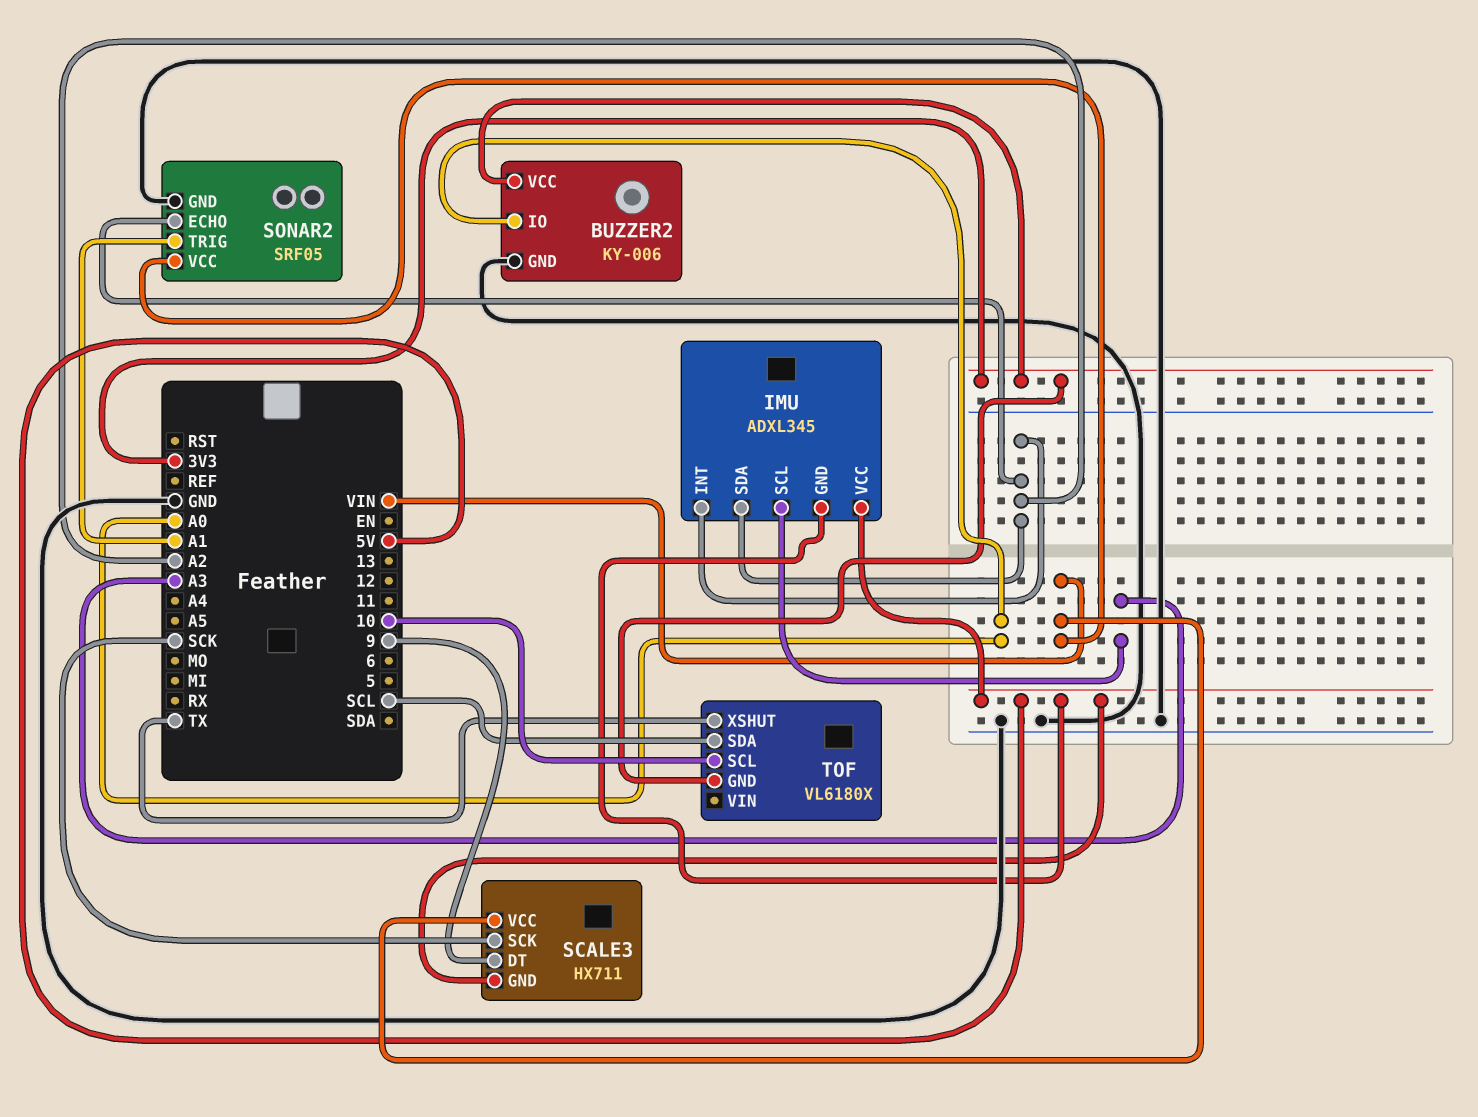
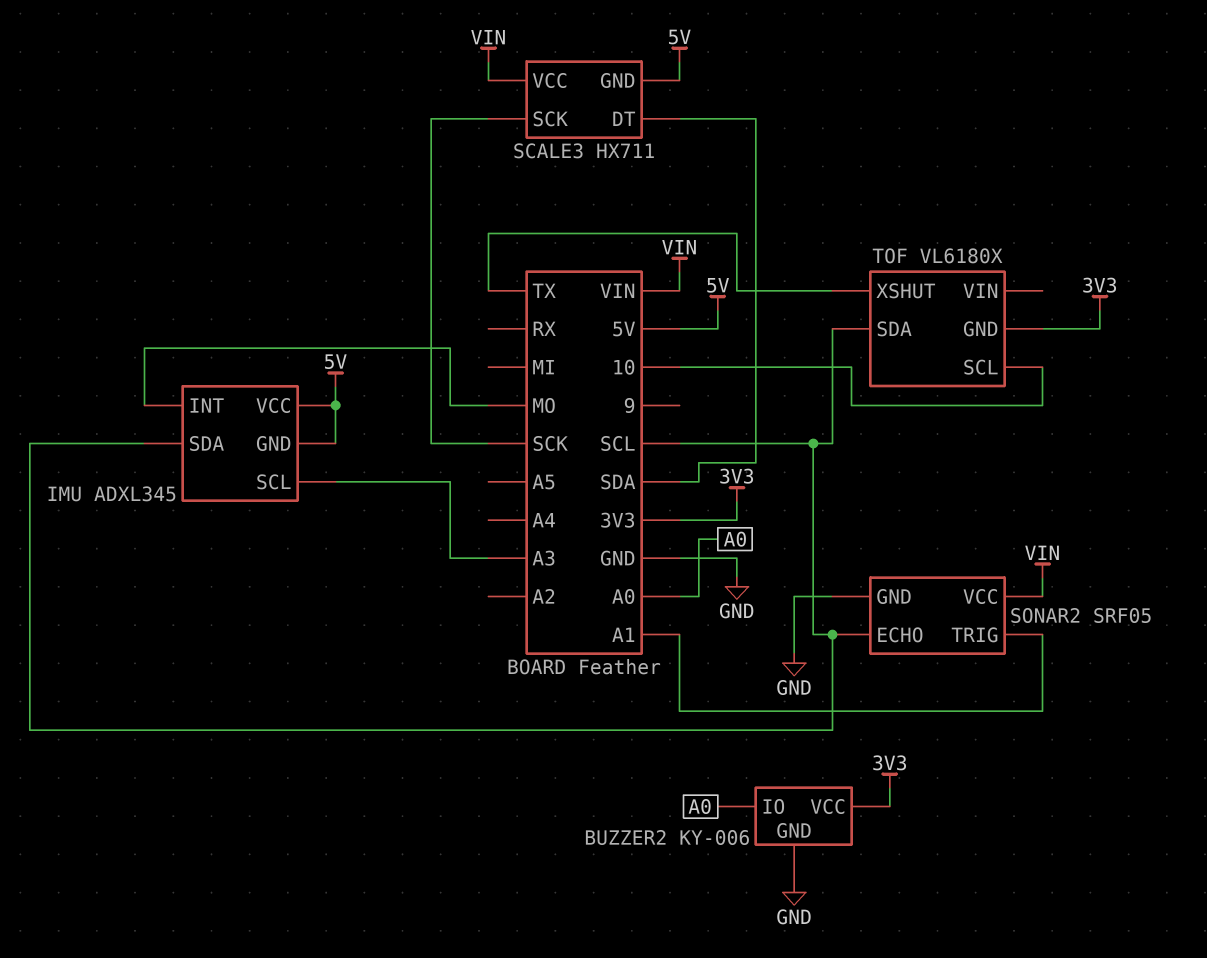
IMU pin INT: A2 -> MO
IMU pin SDA: A2 -> SCL
SCALE3 pin DT: 9 -> SDA
SONAR2 pin ECHO: A2 -> SCL

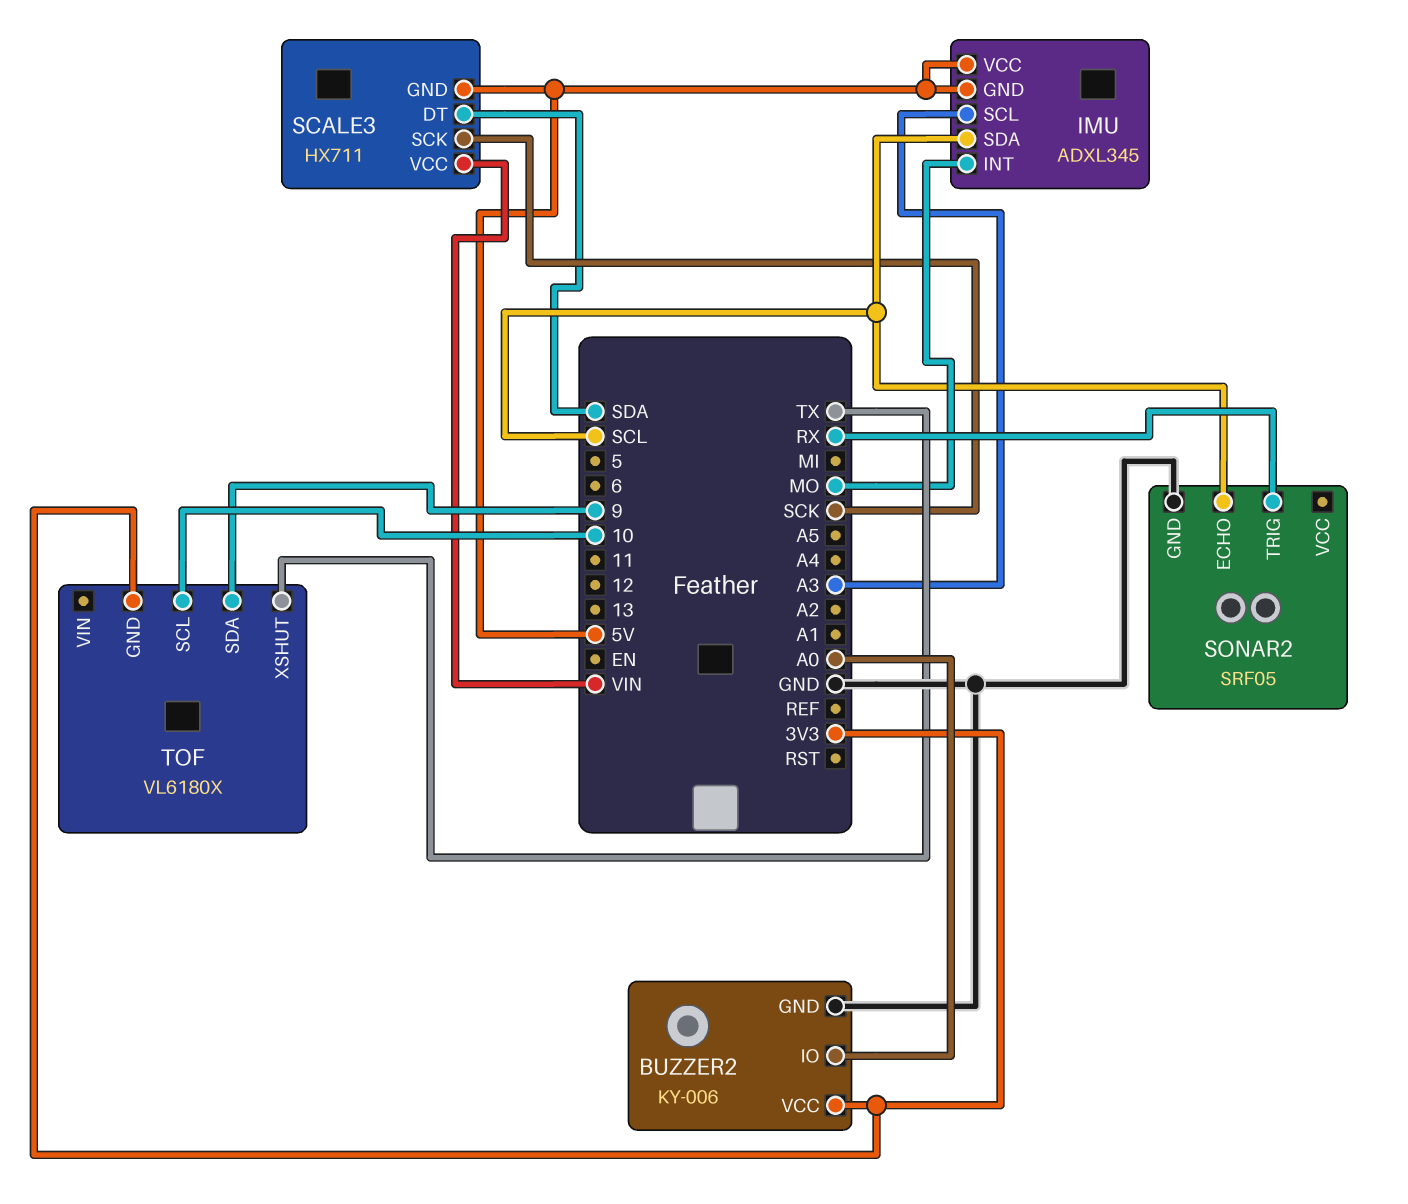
SONAR2 pin TRIG: A1 -> RX
SONAR2 pin VCC: VIN -> none
TOF pin SDA: SCL -> 9

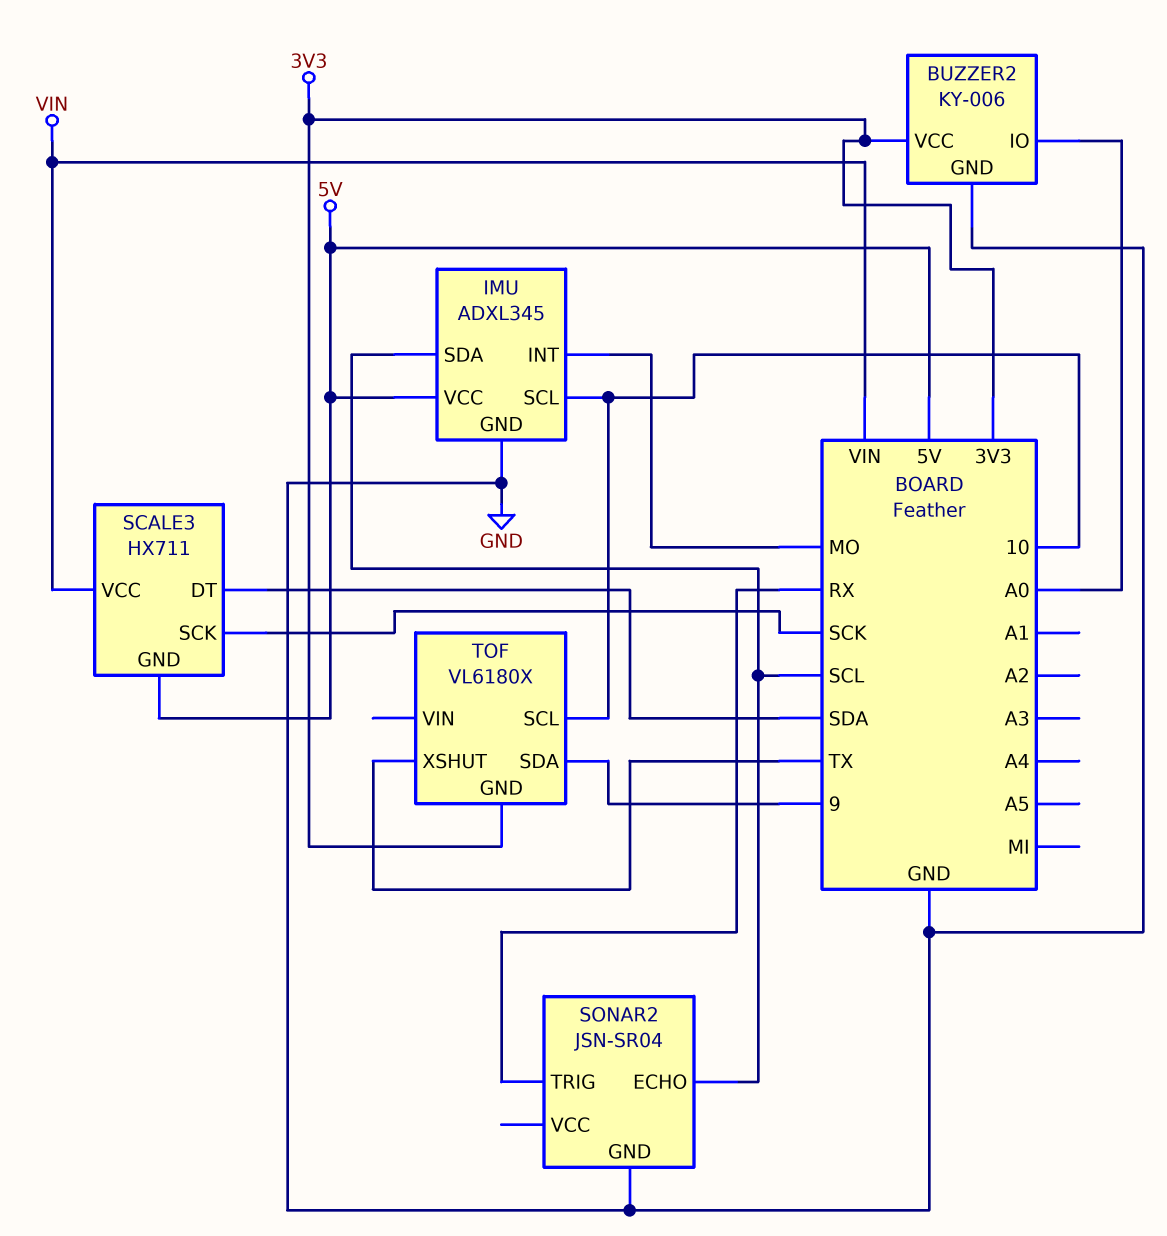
IMU pin GND: 5V -> GND
IMU pin SCL: A3 -> 10
SONAR2: SRF05 -> JSN-SR04

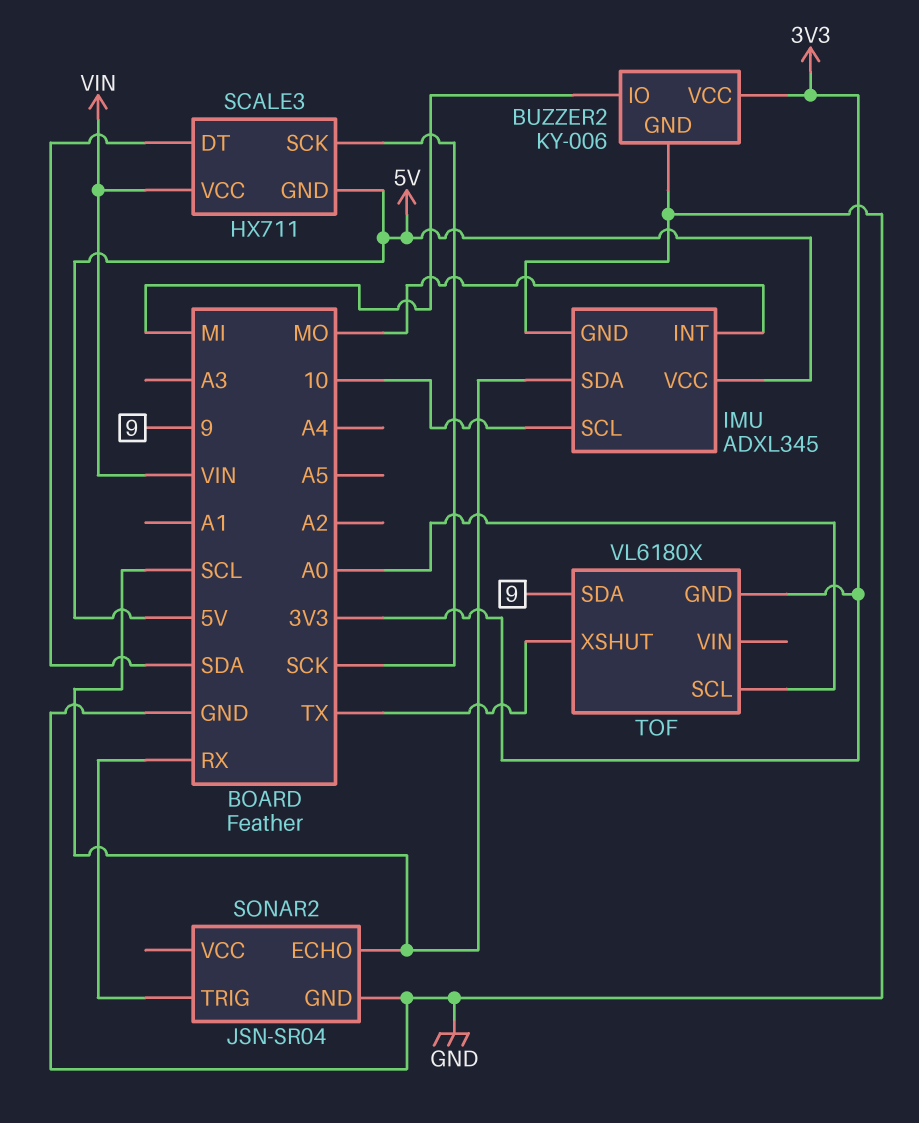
BUZZER2 pin IO: A0 -> MI
TOF pin SCL: 10 -> A0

• • • • • • •

All entries should be reproduced exactly; no picture belongs in the result.

IMU pin INT: A2 -> MO
IMU pin SDA: A2 -> SCL
SCALE3 pin DT: 9 -> SDA
SONAR2 pin ECHO: A2 -> SCL

SONAR2 pin TRIG: A1 -> RX
SONAR2 pin VCC: VIN -> none
TOF pin SDA: SCL -> 9

IMU pin GND: 5V -> GND
IMU pin SCL: A3 -> 10
SONAR2: SRF05 -> JSN-SR04

BUZZER2 pin IO: A0 -> MI
TOF pin SCL: 10 -> A0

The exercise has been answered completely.